*TASK TO CARRY OUT*. From the first line to the last, output the data exactly as it stands, minus its pictures.

*INFORMATION SUPPLIED*.
——————————

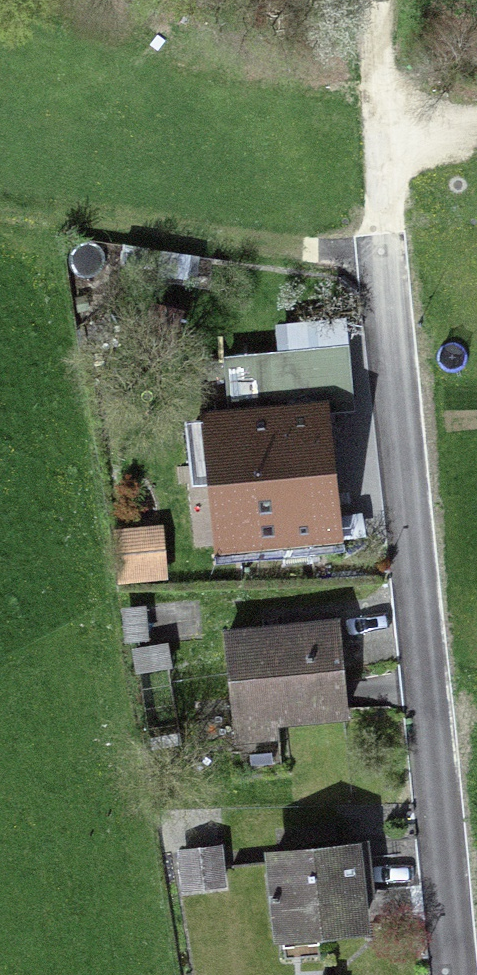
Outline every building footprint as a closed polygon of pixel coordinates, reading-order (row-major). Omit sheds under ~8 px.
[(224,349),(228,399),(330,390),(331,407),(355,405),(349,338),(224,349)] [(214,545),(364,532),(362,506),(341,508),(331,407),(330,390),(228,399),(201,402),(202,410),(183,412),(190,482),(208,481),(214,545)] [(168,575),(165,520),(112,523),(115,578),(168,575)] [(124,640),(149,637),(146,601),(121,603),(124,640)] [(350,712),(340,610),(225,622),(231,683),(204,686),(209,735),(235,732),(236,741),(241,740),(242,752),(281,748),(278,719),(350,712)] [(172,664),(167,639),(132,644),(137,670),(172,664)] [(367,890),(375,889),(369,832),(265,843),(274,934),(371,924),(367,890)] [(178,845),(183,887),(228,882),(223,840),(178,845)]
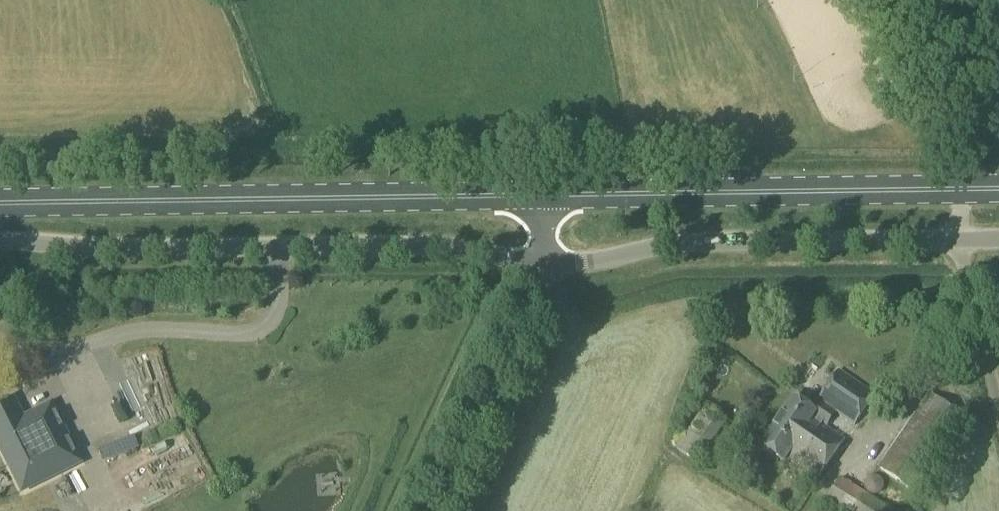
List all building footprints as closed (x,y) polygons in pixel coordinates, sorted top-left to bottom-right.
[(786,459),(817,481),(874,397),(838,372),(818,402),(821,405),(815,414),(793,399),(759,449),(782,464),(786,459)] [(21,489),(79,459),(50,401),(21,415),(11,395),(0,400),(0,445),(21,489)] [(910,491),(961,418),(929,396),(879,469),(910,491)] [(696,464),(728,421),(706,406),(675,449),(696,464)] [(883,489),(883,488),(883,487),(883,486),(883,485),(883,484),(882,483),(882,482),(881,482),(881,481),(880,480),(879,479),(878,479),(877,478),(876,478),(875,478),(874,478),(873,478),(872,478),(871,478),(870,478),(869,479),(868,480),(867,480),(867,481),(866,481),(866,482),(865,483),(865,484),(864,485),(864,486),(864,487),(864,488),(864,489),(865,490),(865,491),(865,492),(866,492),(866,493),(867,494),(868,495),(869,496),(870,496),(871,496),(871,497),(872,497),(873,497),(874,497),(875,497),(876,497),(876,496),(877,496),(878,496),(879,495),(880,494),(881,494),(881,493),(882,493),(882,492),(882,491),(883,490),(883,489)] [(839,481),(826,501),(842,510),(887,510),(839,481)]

——————————

*WRITTEN ANSWER*.
Outline every building footprint as a closed polygon of pixel coordinates, reading-order (row-major). Omit sheds under ~8 px.
[(224,349),(228,399),(330,390),(331,407),(355,405),(349,338),(224,349)] [(214,545),(364,532),(362,506),(341,508),(331,407),(330,390),(228,399),(201,402),(202,410),(183,412),(190,482),(208,481),(214,545)] [(168,575),(165,520),(112,523),(115,578),(168,575)] [(124,640),(149,637),(146,601),(121,603),(124,640)] [(350,712),(340,610),(225,622),(231,683),(204,686),(209,735),(235,732),(236,741),(241,740),(242,752),(281,748),(278,719),(350,712)] [(172,664),(167,639),(132,644),(137,670),(172,664)] [(367,890),(375,889),(369,832),(265,843),(274,934),(371,924),(367,890)] [(178,845),(183,887),(228,882),(223,840),(178,845)]
List all building footprints as closed (x,y) polygons in pixel coordinates, sorted top-left to bottom-right.
[(786,459),(817,481),(874,397),(838,372),(818,402),(821,405),(815,414),(793,399),(759,449),(782,464),(786,459)] [(21,489),(79,459),(50,401),(21,415),(11,395),(0,400),(0,445),(21,489)] [(910,491),(961,418),(929,396),(879,469),(910,491)] [(696,464),(728,421),(706,406),(675,449),(696,464)] [(883,489),(883,488),(883,487),(883,486),(883,485),(883,484),(882,483),(882,482),(881,482),(881,481),(880,480),(879,479),(878,479),(877,478),(876,478),(875,478),(874,478),(873,478),(872,478),(871,478),(870,478),(869,479),(868,480),(867,480),(867,481),(866,481),(866,482),(865,483),(865,484),(864,485),(864,486),(864,487),(864,488),(864,489),(865,490),(865,491),(865,492),(866,492),(866,493),(867,494),(868,495),(869,496),(870,496),(871,496),(871,497),(872,497),(873,497),(874,497),(875,497),(876,497),(876,496),(877,496),(878,496),(879,495),(880,494),(881,494),(881,493),(882,493),(882,492),(882,491),(883,490),(883,489)] [(839,481),(826,501),(842,510),(887,510),(839,481)]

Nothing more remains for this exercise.